Start of Data block
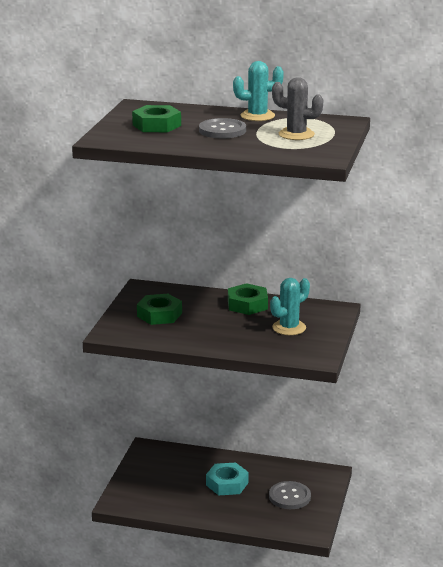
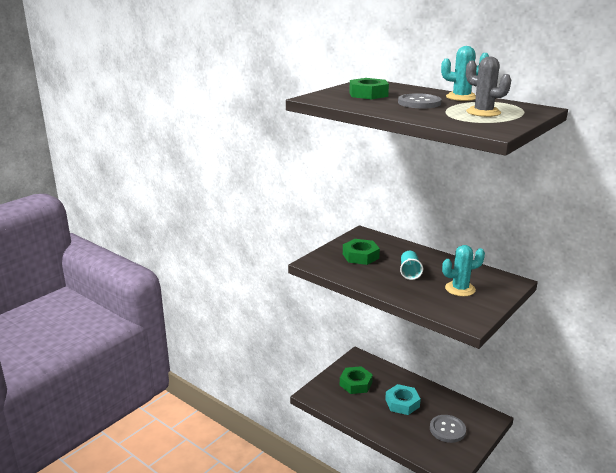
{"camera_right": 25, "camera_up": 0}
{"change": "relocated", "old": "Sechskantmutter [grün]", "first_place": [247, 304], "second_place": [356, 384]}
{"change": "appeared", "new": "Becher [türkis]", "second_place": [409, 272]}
End of Data block
## What the task asks
Skip the pictures, then retype every line above exactly.

## Your response
{"camera_right": 25, "camera_up": 0}
{"change": "relocated", "old": "Sechskantmutter [grün]", "first_place": [247, 304], "second_place": [356, 384]}
{"change": "appeared", "new": "Becher [türkis]", "second_place": [409, 272]}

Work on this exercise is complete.